▶ _Problem to work on_
Beginning with the first line, please return the entries exactly through the line that contains "The Computermaus/braun (2nd", and leave out all later lines.

▶ _Given information_
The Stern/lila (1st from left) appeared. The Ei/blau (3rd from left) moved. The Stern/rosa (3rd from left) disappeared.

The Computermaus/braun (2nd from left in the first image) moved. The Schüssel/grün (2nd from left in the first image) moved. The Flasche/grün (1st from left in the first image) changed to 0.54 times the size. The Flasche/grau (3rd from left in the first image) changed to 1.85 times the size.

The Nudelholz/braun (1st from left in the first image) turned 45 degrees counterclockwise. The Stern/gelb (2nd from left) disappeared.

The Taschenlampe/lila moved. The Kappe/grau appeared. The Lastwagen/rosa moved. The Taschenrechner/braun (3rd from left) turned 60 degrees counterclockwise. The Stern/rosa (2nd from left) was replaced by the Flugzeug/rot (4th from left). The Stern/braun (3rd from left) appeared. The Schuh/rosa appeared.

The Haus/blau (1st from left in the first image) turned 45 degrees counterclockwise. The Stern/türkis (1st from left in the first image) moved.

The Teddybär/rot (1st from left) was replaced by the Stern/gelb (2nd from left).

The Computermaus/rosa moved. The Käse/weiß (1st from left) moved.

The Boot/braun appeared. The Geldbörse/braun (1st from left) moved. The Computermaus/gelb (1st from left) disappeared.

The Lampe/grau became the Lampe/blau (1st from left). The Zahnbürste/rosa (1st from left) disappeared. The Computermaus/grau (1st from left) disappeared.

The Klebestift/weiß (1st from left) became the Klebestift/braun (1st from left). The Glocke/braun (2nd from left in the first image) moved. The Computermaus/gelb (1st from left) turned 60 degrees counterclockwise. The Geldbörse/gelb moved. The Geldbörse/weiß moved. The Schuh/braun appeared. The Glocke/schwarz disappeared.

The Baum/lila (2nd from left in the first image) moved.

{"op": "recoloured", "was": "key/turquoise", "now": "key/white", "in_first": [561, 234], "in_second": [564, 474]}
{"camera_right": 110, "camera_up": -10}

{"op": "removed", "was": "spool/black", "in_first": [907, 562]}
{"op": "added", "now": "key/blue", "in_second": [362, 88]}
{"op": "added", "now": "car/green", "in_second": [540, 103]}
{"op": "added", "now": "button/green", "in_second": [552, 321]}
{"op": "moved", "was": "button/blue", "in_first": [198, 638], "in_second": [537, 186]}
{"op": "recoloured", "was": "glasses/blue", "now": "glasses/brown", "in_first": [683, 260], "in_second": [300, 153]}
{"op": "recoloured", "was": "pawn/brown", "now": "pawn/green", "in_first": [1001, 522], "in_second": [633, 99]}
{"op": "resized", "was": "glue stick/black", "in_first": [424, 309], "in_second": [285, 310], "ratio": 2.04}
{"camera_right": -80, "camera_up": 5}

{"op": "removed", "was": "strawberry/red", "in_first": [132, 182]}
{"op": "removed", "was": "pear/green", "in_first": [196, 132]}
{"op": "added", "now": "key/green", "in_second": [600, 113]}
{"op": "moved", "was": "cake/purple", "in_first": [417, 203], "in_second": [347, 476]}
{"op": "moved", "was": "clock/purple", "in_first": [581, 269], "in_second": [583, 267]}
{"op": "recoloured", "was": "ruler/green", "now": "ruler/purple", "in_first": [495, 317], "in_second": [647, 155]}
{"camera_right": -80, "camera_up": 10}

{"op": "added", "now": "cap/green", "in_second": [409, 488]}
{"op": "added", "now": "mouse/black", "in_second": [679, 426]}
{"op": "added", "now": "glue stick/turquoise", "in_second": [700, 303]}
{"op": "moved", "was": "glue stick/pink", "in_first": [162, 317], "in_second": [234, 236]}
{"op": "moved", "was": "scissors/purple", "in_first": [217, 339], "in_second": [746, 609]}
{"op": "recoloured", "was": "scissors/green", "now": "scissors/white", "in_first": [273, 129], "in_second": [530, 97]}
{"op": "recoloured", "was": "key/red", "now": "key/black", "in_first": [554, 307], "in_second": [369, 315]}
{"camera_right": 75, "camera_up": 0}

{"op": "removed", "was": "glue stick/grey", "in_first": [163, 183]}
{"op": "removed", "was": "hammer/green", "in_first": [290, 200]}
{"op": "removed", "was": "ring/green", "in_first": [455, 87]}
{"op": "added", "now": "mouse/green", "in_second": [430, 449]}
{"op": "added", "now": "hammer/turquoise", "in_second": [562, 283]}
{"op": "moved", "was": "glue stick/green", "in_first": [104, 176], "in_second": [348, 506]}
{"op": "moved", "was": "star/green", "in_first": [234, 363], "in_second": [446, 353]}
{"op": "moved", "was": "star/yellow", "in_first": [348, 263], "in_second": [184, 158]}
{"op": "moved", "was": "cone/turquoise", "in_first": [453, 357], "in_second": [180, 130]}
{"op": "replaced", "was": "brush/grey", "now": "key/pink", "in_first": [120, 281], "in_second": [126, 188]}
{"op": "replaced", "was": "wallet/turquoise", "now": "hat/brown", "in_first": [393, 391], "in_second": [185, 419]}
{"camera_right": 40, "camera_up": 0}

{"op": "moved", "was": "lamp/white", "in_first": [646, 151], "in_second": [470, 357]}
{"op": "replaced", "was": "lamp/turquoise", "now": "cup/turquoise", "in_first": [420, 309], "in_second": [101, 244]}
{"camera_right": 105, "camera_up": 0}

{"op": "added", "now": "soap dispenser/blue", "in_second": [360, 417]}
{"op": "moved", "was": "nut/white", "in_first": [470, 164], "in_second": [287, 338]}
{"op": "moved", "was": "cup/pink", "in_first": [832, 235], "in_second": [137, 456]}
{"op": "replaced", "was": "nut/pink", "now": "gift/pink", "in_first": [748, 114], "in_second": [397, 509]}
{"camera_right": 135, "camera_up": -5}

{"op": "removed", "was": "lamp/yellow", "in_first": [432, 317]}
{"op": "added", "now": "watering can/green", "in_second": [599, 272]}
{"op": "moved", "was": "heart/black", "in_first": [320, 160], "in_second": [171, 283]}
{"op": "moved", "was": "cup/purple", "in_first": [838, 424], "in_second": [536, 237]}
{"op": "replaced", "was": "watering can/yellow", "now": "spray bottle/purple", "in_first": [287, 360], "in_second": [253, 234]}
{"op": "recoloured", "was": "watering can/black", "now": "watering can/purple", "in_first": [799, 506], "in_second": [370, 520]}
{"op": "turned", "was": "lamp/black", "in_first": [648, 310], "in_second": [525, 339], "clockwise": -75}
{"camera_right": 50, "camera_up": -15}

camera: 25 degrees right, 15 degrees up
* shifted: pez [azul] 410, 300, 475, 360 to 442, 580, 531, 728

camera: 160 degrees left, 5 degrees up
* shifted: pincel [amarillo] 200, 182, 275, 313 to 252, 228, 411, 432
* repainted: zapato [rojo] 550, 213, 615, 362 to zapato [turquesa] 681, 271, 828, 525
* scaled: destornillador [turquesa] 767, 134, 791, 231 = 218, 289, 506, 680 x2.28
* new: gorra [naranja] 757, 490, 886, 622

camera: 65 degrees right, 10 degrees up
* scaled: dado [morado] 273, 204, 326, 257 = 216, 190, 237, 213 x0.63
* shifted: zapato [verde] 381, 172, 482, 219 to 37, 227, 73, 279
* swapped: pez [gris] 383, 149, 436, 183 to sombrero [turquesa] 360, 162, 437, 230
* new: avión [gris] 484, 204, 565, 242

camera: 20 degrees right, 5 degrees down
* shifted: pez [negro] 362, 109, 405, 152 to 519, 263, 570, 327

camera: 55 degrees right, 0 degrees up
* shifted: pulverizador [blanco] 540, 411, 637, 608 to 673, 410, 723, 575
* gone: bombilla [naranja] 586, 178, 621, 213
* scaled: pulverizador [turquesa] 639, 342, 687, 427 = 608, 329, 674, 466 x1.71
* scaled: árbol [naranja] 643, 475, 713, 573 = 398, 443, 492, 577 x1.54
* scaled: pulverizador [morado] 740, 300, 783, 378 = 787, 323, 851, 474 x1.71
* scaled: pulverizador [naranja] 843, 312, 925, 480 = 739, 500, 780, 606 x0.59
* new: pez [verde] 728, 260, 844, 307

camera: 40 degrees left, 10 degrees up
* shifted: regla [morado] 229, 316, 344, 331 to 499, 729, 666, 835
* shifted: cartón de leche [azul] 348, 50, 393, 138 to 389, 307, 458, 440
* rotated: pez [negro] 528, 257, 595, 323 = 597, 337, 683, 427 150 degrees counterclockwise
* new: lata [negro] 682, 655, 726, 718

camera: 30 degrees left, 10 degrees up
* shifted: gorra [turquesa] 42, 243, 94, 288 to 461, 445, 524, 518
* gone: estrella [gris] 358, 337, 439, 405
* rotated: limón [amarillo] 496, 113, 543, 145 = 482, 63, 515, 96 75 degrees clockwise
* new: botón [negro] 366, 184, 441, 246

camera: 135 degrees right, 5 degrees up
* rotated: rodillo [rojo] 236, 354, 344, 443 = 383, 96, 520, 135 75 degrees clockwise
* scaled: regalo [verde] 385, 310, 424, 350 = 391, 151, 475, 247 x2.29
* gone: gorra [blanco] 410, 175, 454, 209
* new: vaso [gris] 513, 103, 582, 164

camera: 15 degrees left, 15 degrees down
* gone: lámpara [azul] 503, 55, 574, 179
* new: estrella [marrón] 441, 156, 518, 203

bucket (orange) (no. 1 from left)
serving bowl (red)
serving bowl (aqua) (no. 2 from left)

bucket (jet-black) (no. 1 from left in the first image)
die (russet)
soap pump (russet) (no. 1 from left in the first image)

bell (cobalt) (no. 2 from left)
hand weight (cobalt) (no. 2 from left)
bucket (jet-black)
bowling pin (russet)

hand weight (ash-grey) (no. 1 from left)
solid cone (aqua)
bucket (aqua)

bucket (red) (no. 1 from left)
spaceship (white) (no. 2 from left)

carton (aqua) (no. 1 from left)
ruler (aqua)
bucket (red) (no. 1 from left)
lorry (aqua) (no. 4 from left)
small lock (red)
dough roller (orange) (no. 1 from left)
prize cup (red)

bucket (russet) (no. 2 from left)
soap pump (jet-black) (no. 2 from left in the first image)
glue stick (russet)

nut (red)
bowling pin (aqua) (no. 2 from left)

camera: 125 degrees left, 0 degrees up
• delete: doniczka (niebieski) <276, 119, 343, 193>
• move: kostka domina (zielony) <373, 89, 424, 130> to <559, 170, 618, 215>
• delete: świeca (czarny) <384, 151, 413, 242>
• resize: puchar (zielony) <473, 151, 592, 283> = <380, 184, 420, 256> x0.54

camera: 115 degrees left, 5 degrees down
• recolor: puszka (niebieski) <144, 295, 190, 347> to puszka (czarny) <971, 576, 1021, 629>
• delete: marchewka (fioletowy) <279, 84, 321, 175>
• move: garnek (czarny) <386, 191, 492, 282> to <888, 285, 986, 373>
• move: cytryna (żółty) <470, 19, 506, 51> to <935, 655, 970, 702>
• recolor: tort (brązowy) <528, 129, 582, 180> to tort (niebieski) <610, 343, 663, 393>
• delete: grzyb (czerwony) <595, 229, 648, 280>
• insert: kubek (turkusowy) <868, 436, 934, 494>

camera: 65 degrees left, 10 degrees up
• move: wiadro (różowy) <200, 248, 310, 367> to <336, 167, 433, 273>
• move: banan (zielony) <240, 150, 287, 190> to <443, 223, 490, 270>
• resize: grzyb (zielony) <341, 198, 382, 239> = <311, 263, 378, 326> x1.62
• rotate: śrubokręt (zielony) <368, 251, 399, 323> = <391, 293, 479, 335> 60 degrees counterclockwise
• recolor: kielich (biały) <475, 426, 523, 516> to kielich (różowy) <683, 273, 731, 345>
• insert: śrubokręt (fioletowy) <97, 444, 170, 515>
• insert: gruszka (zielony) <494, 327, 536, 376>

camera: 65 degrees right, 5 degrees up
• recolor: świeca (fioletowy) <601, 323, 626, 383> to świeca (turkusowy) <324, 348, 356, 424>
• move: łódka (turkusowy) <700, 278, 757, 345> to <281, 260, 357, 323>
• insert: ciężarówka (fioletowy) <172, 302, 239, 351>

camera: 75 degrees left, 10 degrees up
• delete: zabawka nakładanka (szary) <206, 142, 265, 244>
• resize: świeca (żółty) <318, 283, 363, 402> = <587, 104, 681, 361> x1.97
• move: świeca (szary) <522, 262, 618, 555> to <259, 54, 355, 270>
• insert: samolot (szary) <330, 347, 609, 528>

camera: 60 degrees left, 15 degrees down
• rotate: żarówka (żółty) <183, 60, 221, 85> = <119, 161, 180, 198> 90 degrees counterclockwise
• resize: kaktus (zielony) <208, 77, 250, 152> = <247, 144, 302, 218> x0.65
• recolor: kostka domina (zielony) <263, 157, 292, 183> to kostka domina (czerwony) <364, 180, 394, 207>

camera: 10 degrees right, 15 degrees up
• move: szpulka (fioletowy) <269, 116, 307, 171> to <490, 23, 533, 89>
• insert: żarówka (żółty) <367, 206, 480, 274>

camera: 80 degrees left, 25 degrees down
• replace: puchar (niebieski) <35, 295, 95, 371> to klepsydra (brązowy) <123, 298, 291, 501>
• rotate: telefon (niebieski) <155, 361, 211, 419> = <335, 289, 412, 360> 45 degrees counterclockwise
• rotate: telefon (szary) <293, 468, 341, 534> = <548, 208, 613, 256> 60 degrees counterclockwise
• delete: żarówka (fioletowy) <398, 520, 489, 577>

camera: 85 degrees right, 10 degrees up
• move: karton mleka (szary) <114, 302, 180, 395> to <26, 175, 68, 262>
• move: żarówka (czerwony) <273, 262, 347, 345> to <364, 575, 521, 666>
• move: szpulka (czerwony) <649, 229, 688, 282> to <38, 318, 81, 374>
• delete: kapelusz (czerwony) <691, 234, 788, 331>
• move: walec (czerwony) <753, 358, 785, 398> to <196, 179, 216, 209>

▶ _Task solution_
The Stern/lila (1st from left) appeared. The Ei/blau (3rd from left) moved. The Stern/rosa (3rd from left) disappeared.

The Computermaus/braun (2nd from left in the first image) moved. The Schüssel/grün (2nd from left in the first image) moved. The Flasche/grün (1st from left in the first image) changed to 0.54 times the size. The Flasche/grau (3rd from left in the first image) changed to 1.85 times the size.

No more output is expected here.